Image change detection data
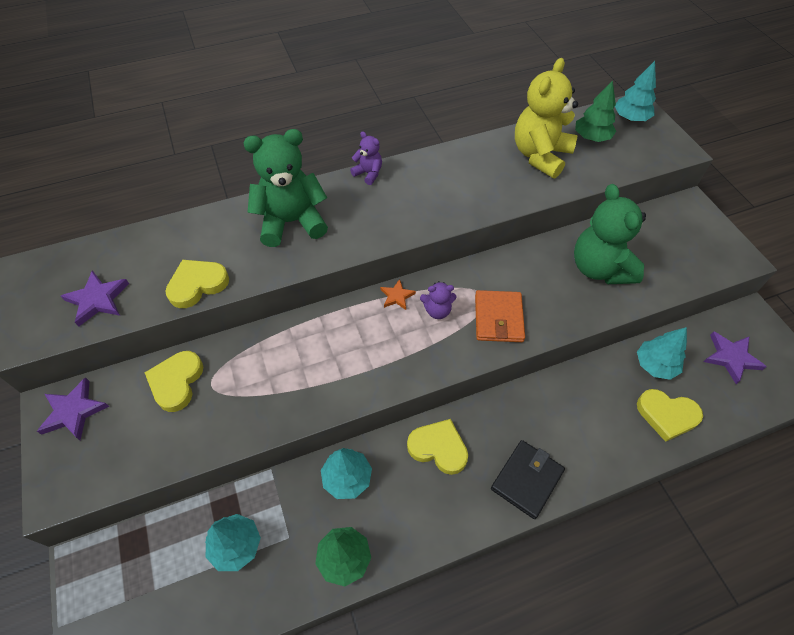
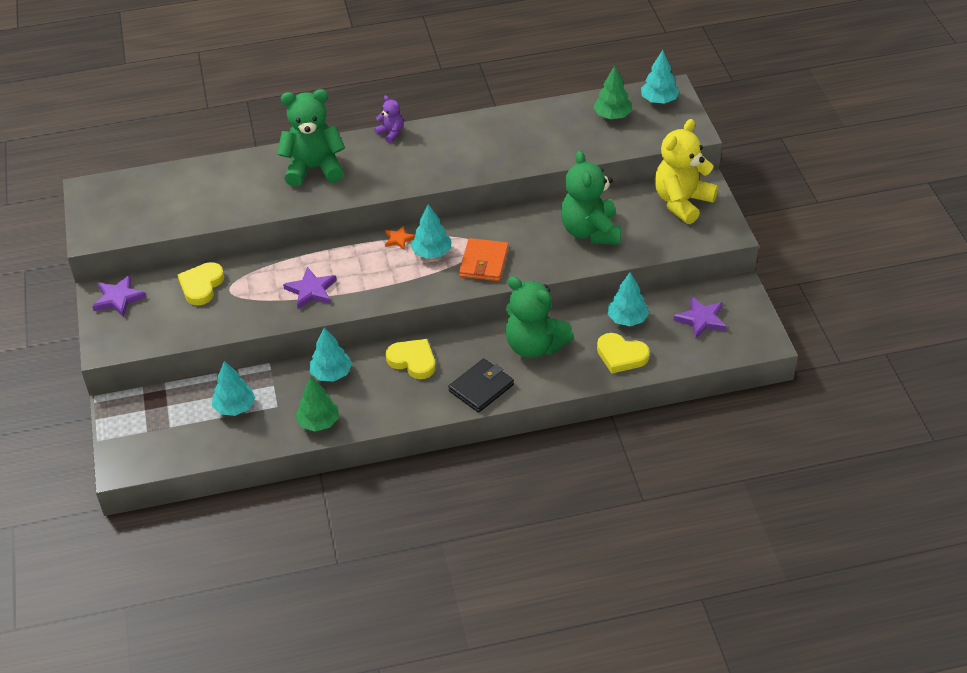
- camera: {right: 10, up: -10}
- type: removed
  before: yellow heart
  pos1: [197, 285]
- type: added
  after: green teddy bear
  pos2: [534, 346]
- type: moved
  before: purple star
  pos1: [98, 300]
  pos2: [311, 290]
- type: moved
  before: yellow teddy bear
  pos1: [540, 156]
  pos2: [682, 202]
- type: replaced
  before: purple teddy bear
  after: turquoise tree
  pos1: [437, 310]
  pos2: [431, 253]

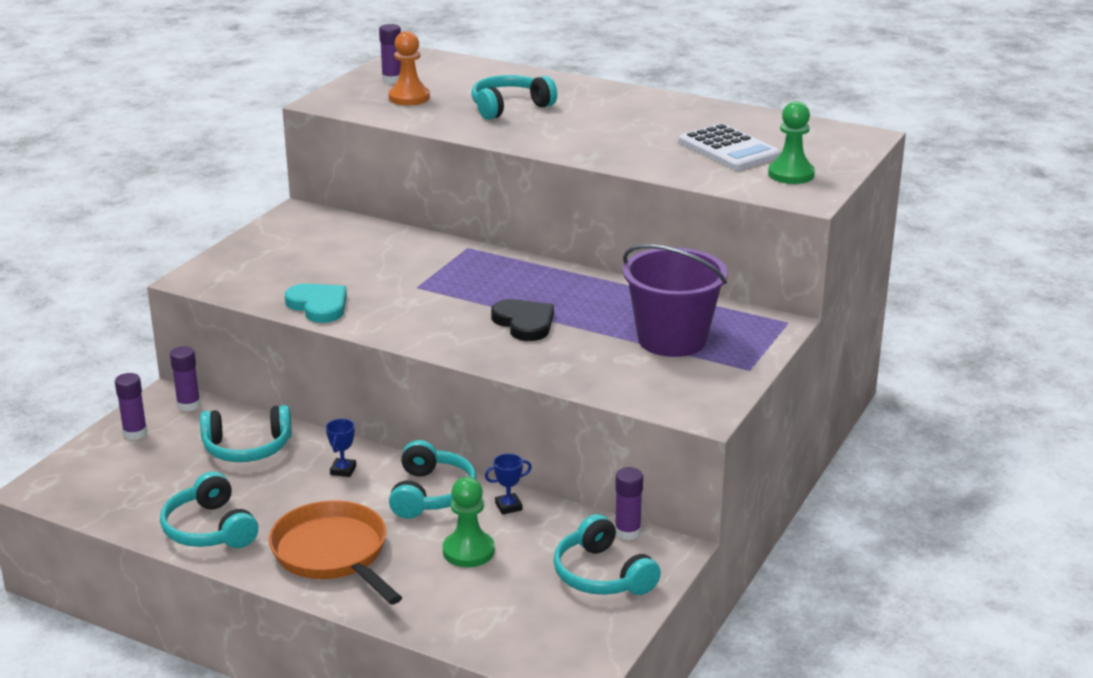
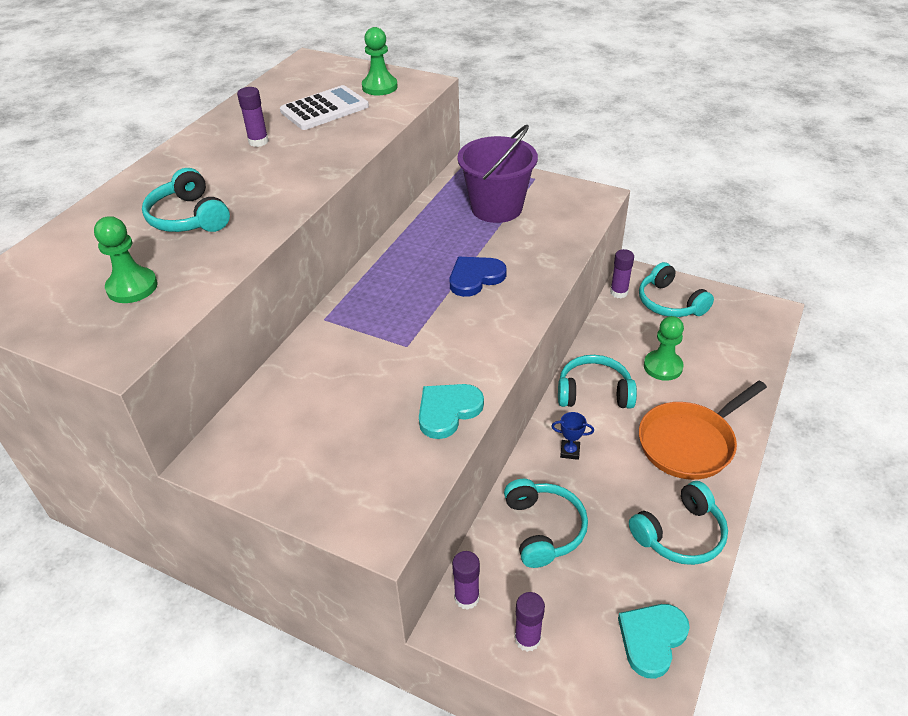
- camera: {right: -90, up: 15}
- type: removed
  before: blue trophy
  pos1: [508, 506]
- type: added
  after: turquoise heart
  pos2: [652, 639]
- type: moved
  before: purple glue stick
  pos1: [392, 80]
  pos2: [258, 141]
- type: recoloured
  before: orange pawn
  after: green pawn
  pos1: [409, 98]
  pos2: [132, 287]
- type: recoloured
  before: black heart
  after: blue heart
  pos1: [524, 323]
  pos2: [475, 278]
- type: turned
  before: turquoise headphones
  pos1: [602, 575]
  pos2: [670, 303]
  turn: 90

[TASK TO COMPLETE]: Tally the lines above in which the string "bear" occurs, and give the total with nothing added.

[OUTPUT FOR THIS EXERCISE]: 3